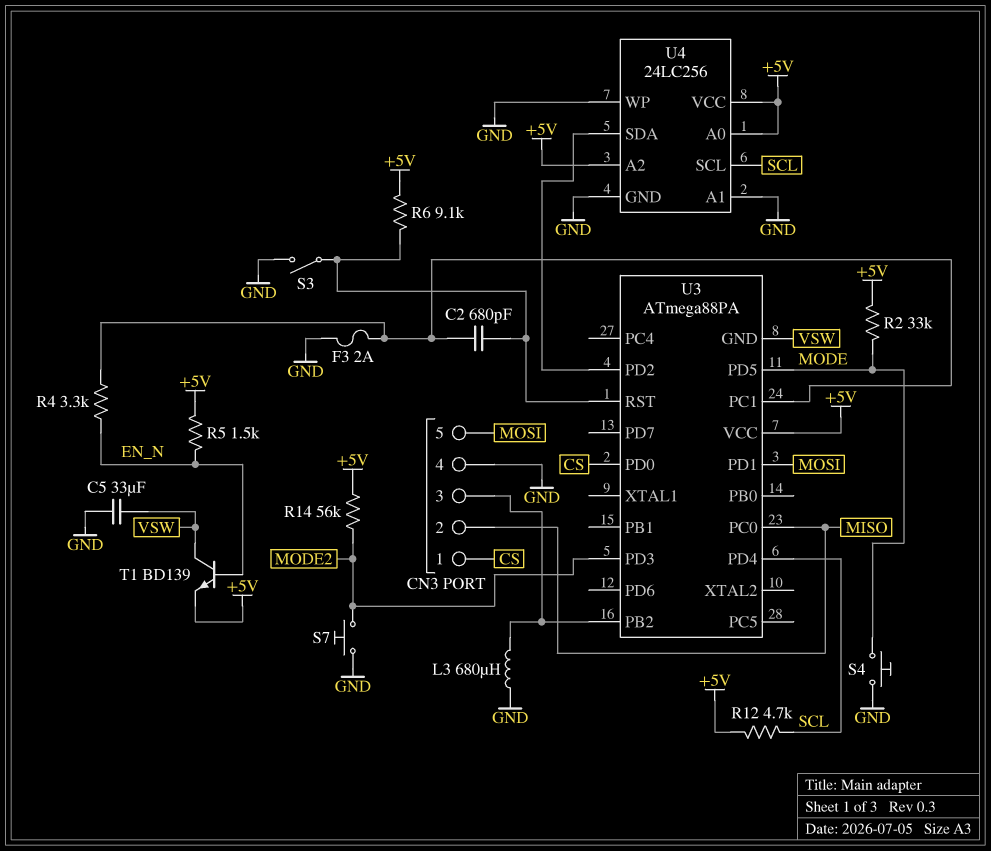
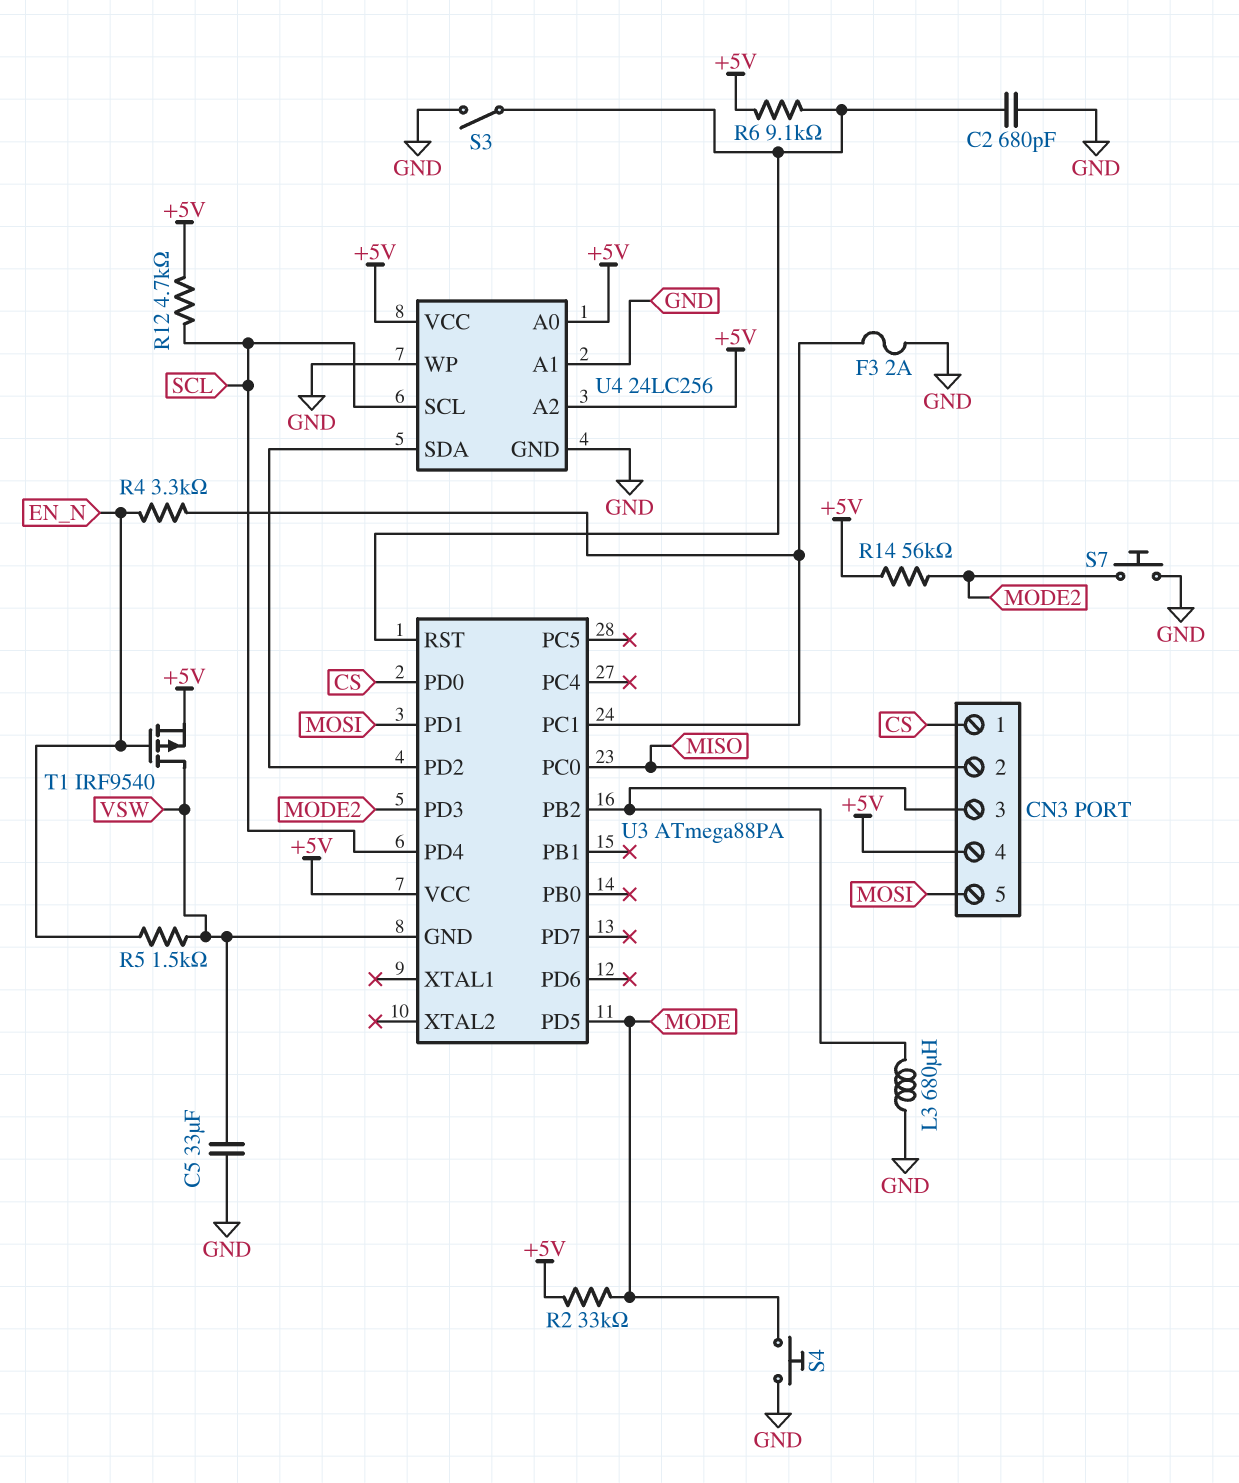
C2: 680pF (U3/PC1, U3/RST) -> 680pF (GND, U3/RST)
CN3 pin 4: GND -> +5V
R5: 1.5k (+5V, EN_N) -> 1.5k (EN_N, VSW)
T1: NPN BD139 (B EN_N, C VSW, E +5V) -> PMOS IRF9540 (G EN_N, D VSW, S +5V)

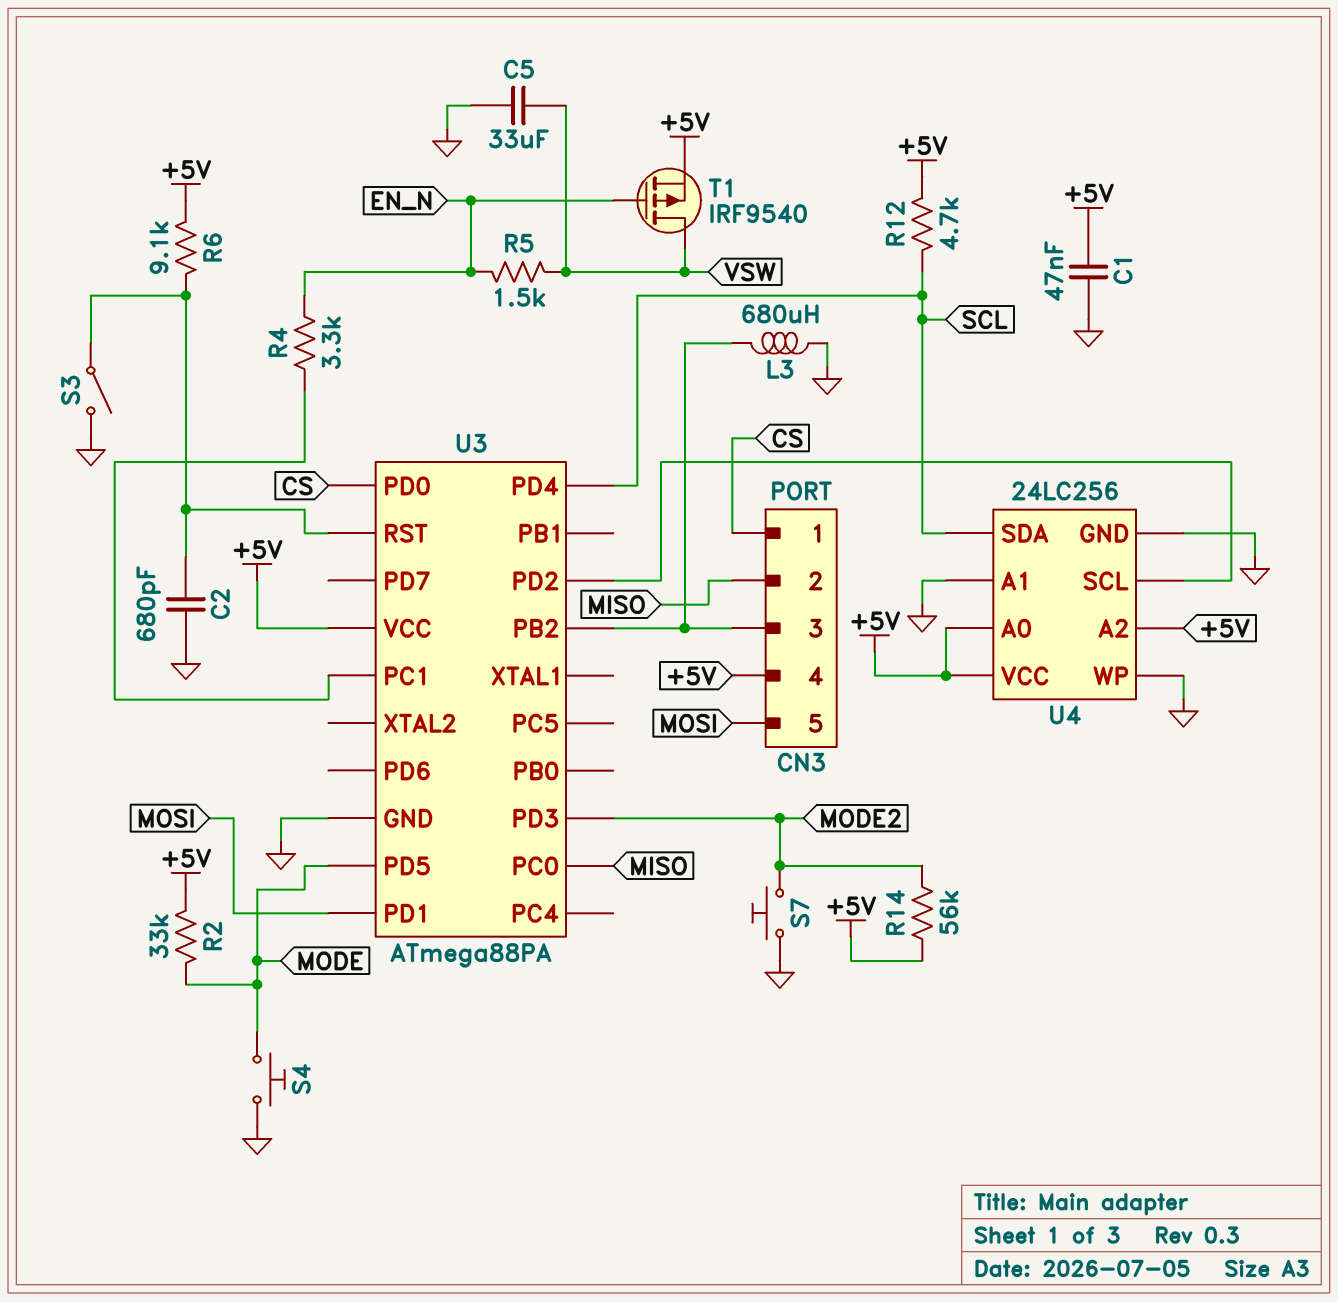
C1: none -> 47nF (+5V, GND)
F3: 2A (GND, U3/PC1) -> none
U3 pin GND: VSW -> GND
U4 pin SCL: SCL -> U3/PD2
U4 pin SDA: U3/PD2 -> SCL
______
▶ _Work to be completed_
Up to and including the final line of the data above, please copy every line exactly, starting from the one that contains "C1: none -> 47nF (+5V, GND)".

▶ _Written solution_
C1: none -> 47nF (+5V, GND)
F3: 2A (GND, U3/PC1) -> none
U3 pin GND: VSW -> GND
U4 pin SCL: SCL -> U3/PD2
U4 pin SDA: U3/PD2 -> SCL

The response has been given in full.